===== STORED DATA =====

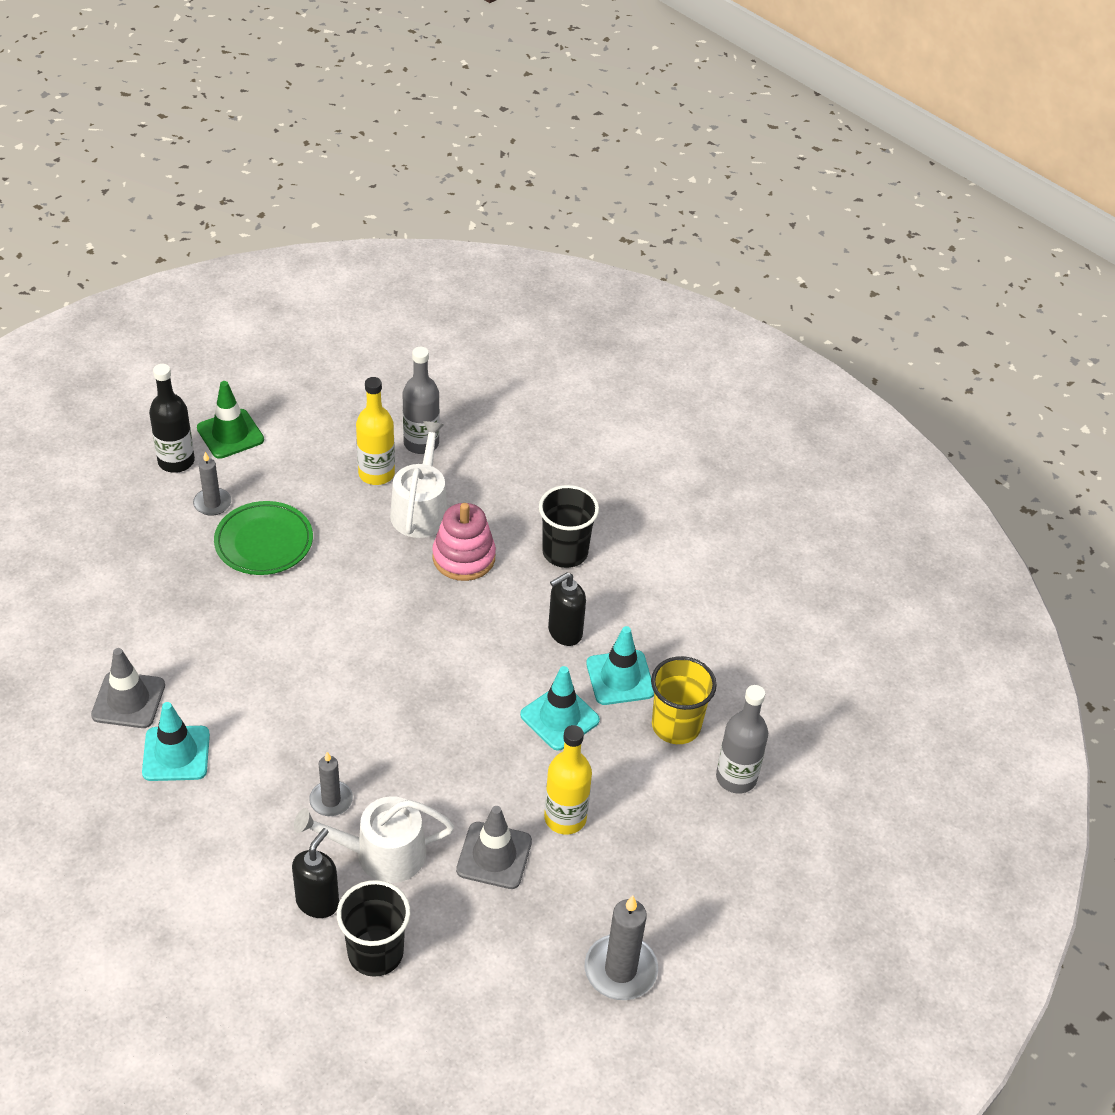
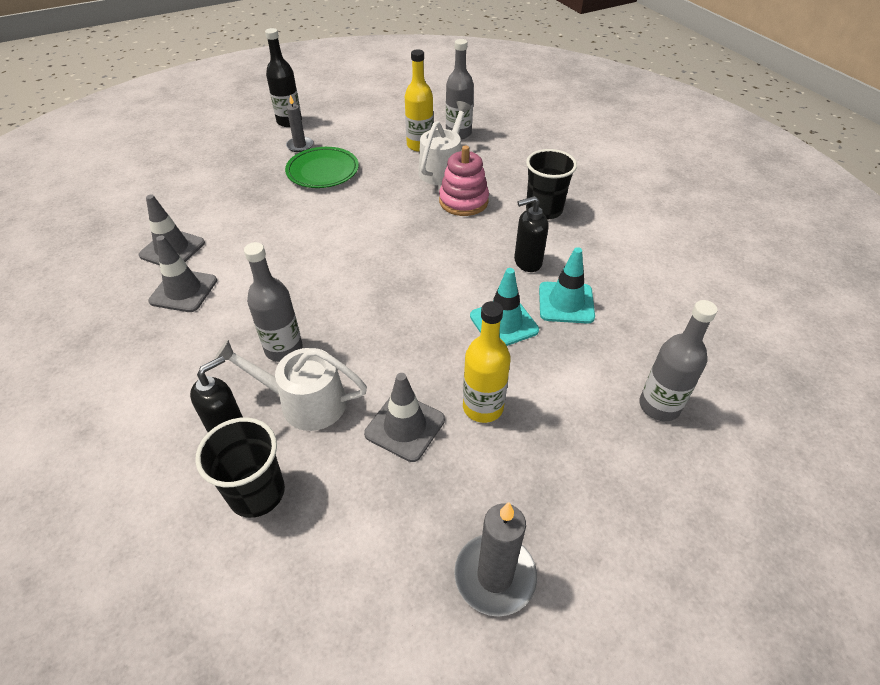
camera: 20 degrees right, 0 degrees up
(176, 754) = (183, 291): turquoise traffic cone -> grey traffic cone
(230, 434) = (332, 113): green traffic cone -> none
(331, 800) = (284, 349): grey candle -> grey bottle
(676, 725) = (608, 349): yellow cup -> none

=====

(EXERCISE PROMPT): Scan the lines above for the word "none", then copy each line that has it.

(RESULT FOR THIS TASK):
(230, 434) = (332, 113): green traffic cone -> none
(676, 725) = (608, 349): yellow cup -> none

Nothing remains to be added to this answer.